EXERCISE BRIEF » Output all entries verbatim, dropping pictures.
─── MATERIAL TO PROCESS ───
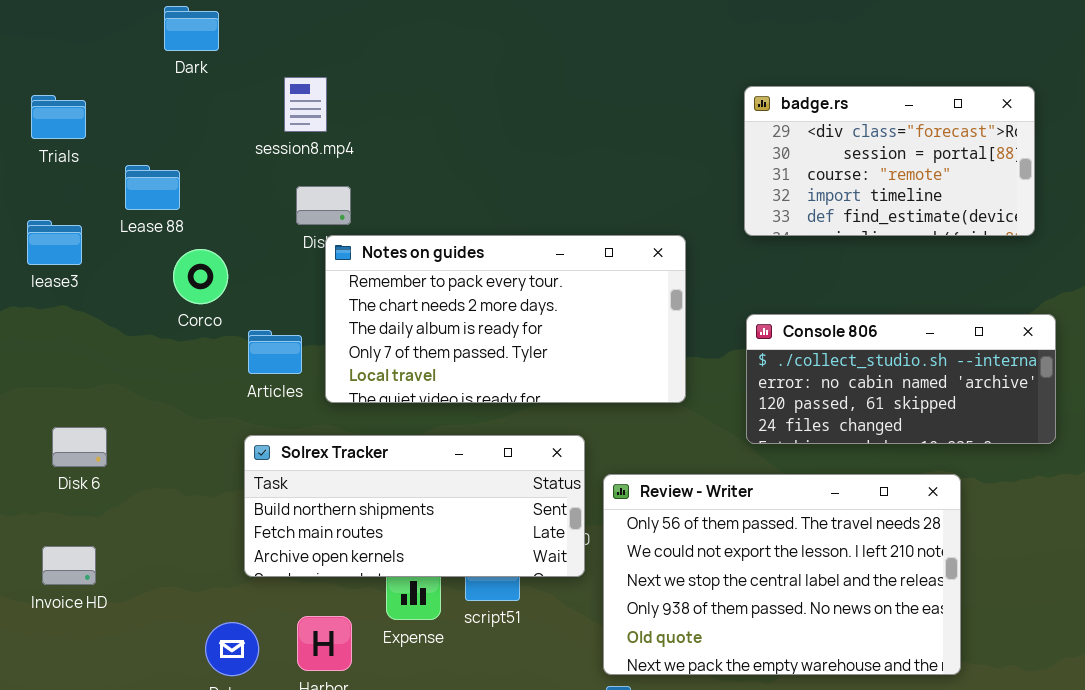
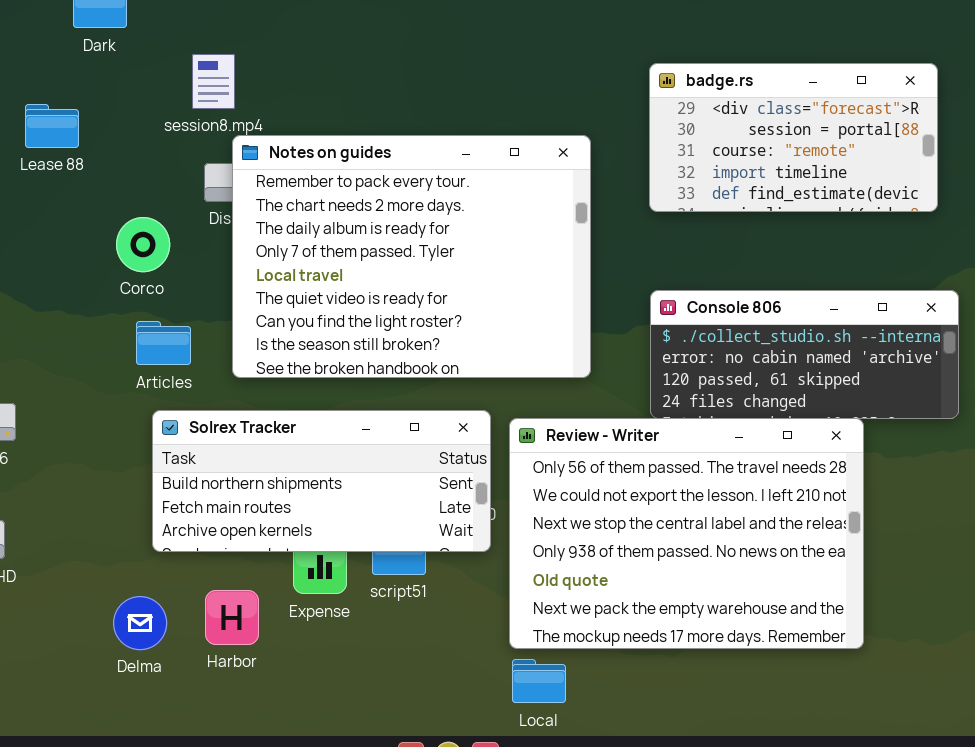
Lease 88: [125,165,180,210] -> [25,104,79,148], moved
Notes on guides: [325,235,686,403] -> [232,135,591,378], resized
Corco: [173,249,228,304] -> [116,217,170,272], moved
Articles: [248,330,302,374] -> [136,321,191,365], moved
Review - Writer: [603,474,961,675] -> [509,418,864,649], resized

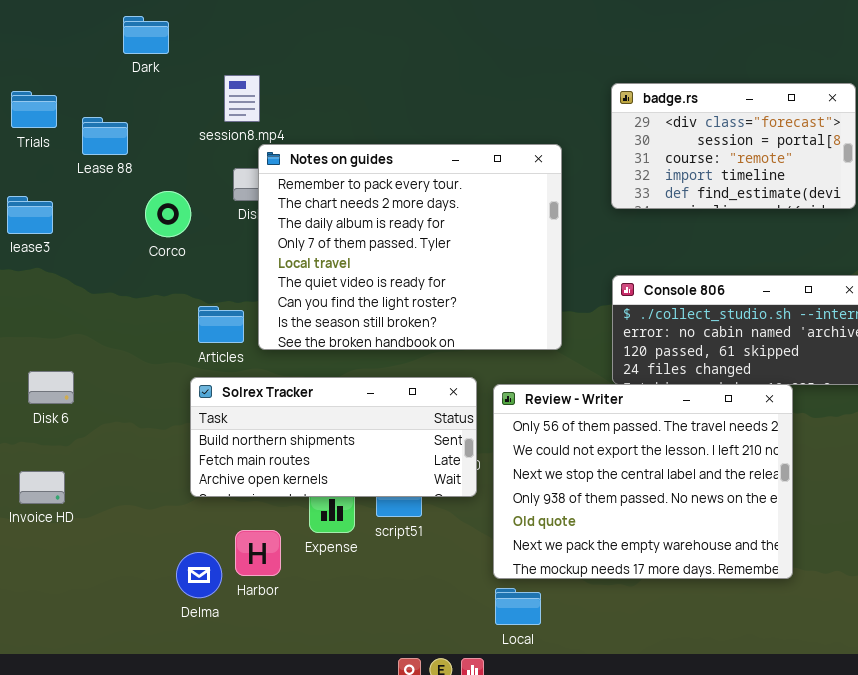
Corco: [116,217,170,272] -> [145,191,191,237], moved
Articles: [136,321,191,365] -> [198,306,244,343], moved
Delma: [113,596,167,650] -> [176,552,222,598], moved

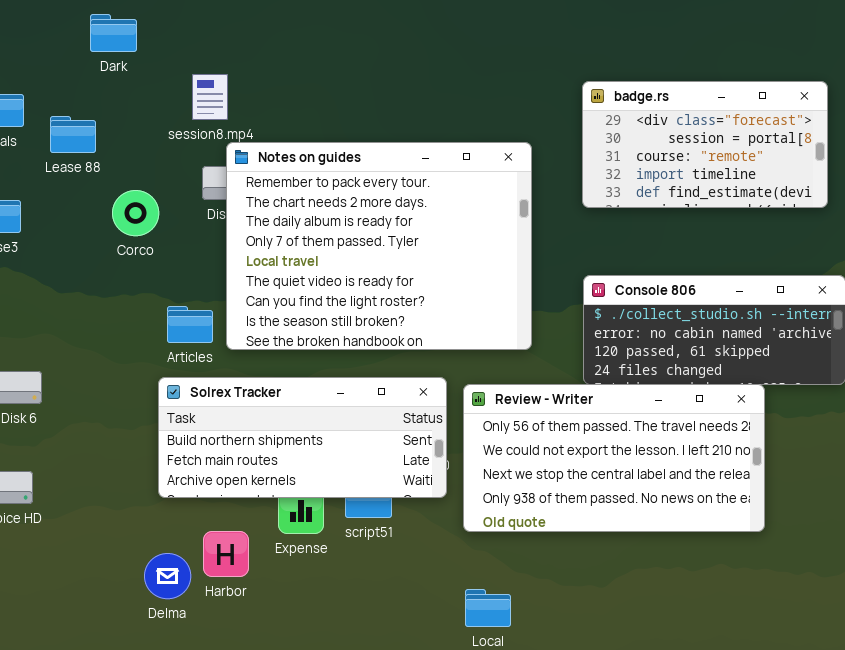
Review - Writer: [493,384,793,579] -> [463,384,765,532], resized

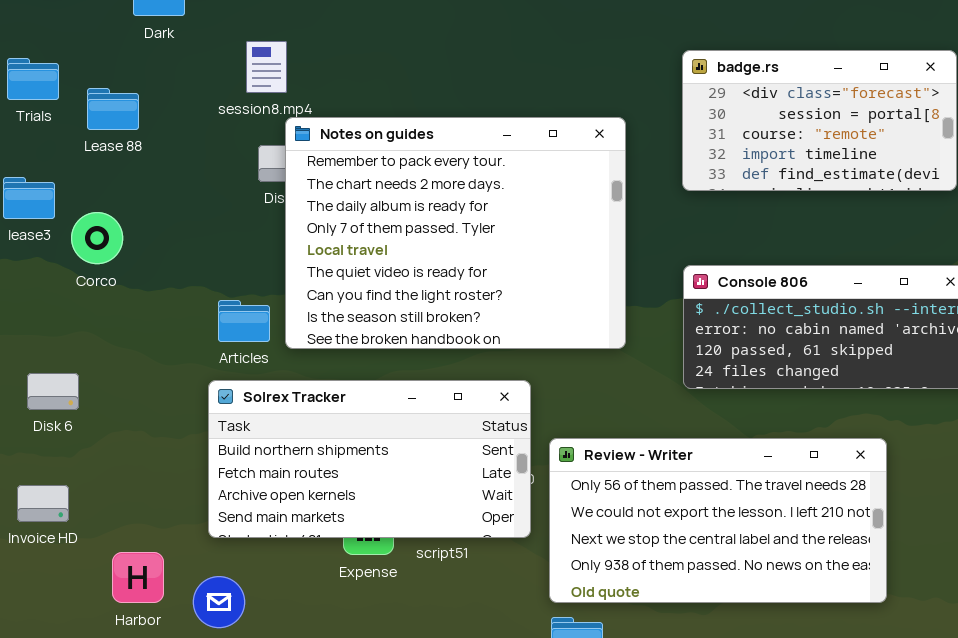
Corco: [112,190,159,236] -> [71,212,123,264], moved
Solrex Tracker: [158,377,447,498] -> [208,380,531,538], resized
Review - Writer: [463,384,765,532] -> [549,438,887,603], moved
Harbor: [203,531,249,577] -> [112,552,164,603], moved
───
RESULT »
Lease 88: [125,165,180,210] -> [25,104,79,148], moved
Notes on guides: [325,235,686,403] -> [232,135,591,378], resized
Corco: [173,249,228,304] -> [116,217,170,272], moved
Articles: [248,330,302,374] -> [136,321,191,365], moved
Review - Writer: [603,474,961,675] -> [509,418,864,649], resized

Corco: [116,217,170,272] -> [145,191,191,237], moved
Articles: [136,321,191,365] -> [198,306,244,343], moved
Delma: [113,596,167,650] -> [176,552,222,598], moved

Review - Writer: [493,384,793,579] -> [463,384,765,532], resized

Corco: [112,190,159,236] -> [71,212,123,264], moved
Solrex Tracker: [158,377,447,498] -> [208,380,531,538], resized
Review - Writer: [463,384,765,532] -> [549,438,887,603], moved
Harbor: [203,531,249,577] -> [112,552,164,603], moved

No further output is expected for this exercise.